Start of Data for this exercise
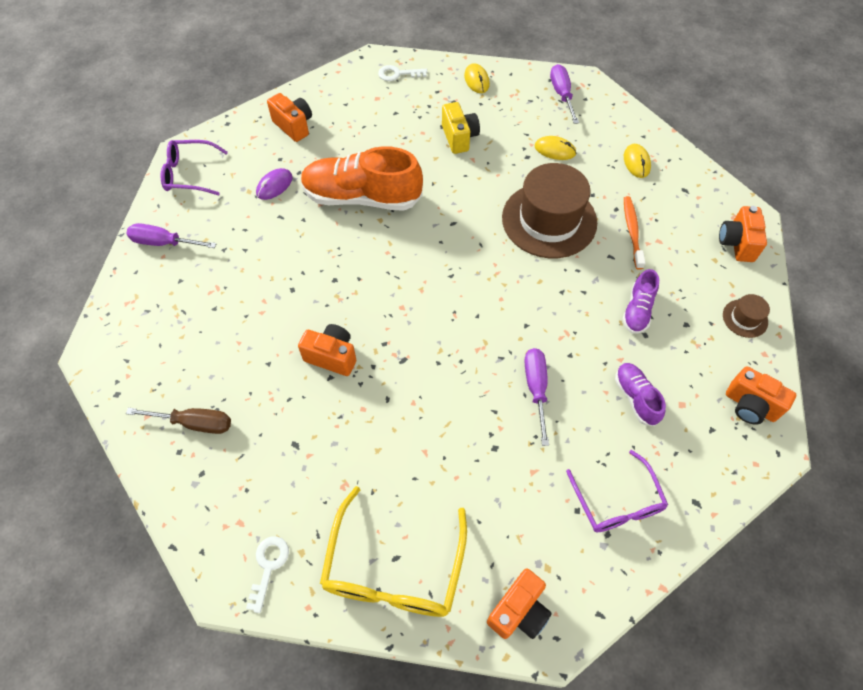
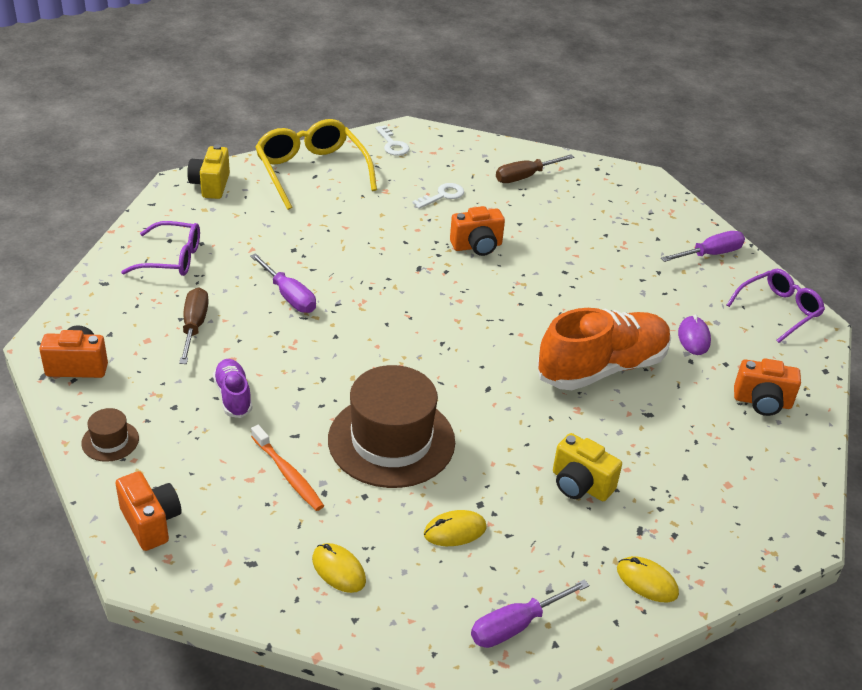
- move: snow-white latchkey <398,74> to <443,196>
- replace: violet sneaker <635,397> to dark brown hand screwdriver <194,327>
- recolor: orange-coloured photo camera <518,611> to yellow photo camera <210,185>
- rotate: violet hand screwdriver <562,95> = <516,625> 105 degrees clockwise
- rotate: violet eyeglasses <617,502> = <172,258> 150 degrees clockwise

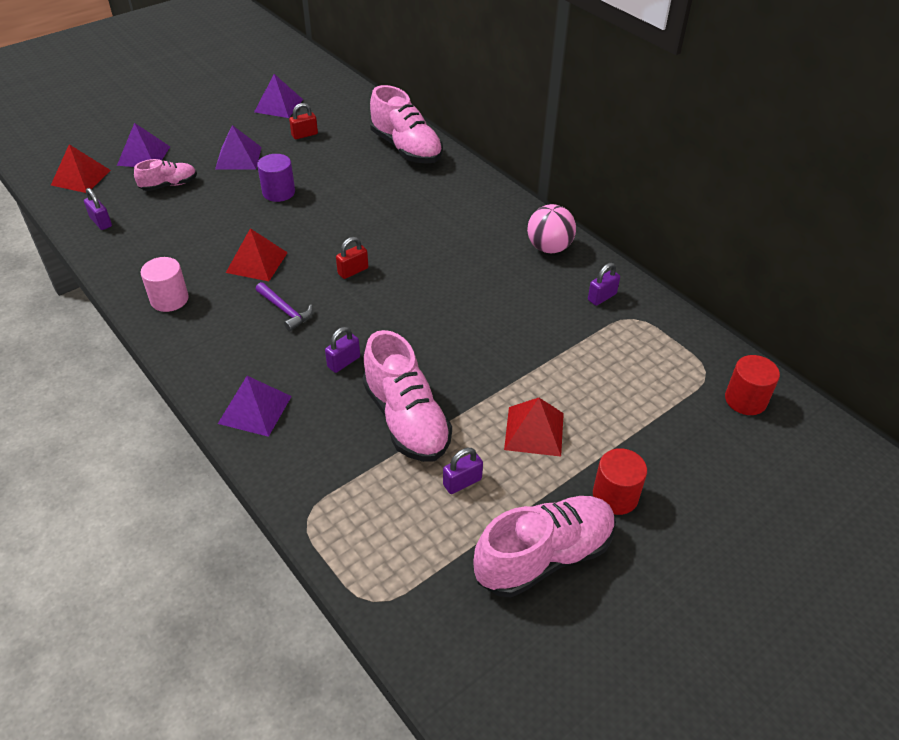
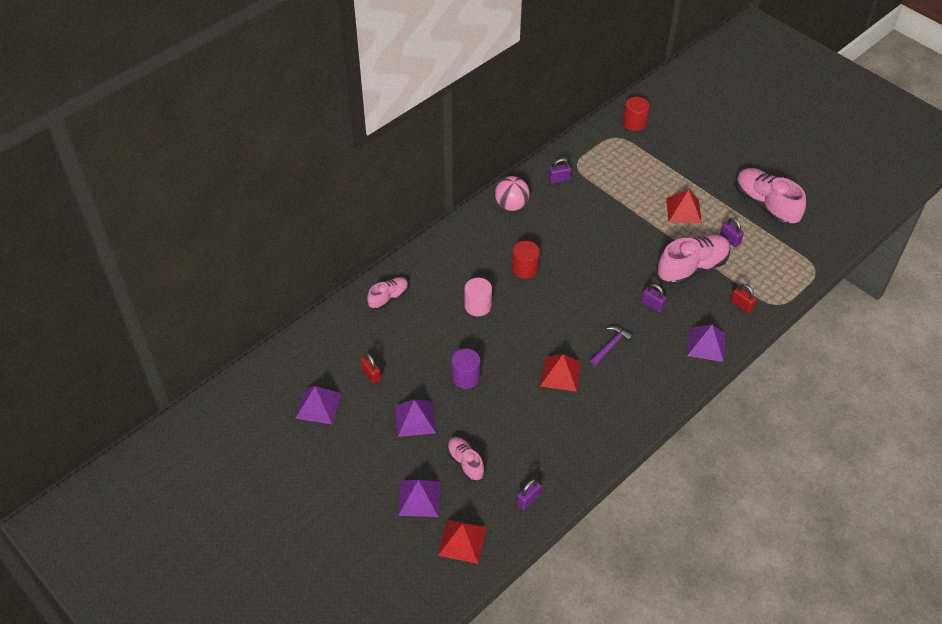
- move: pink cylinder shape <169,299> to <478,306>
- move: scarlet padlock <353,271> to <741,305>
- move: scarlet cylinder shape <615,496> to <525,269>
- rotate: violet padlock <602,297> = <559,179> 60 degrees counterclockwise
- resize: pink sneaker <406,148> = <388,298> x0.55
End of Data for this exercise
Start of Data for this exercise
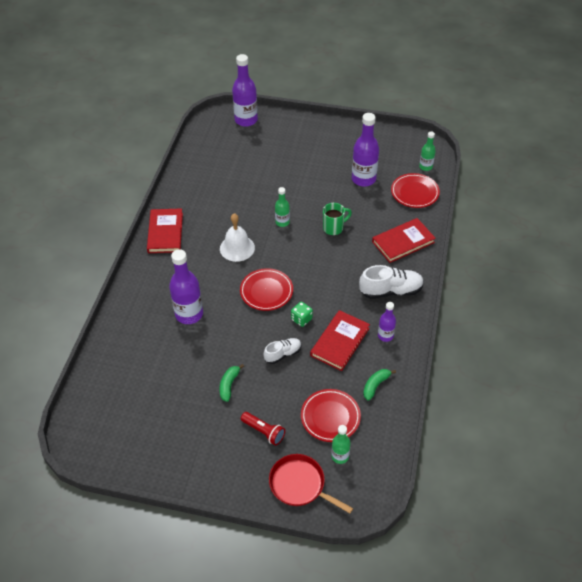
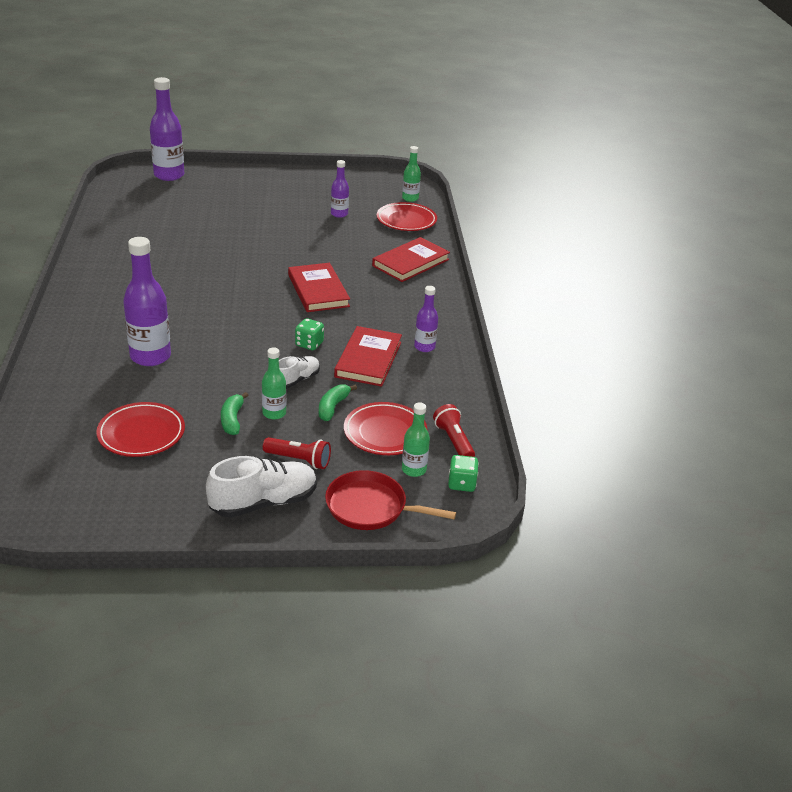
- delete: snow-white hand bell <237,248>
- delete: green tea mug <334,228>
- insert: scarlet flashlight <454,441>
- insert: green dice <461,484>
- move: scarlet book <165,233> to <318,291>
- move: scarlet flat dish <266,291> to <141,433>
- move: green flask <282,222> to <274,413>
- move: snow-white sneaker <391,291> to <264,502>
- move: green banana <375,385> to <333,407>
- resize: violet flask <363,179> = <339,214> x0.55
End of Data for this exercise
Look through the data above and return exactly the lines from the one that contains "- recolor: orange-coloured" to the one that contains "- rotate: violet hand", inclusive, with nothing else.

- recolor: orange-coloured photo camera <518,611> to yellow photo camera <210,185>
- rotate: violet hand screwdriver <562,95> = <516,625> 105 degrees clockwise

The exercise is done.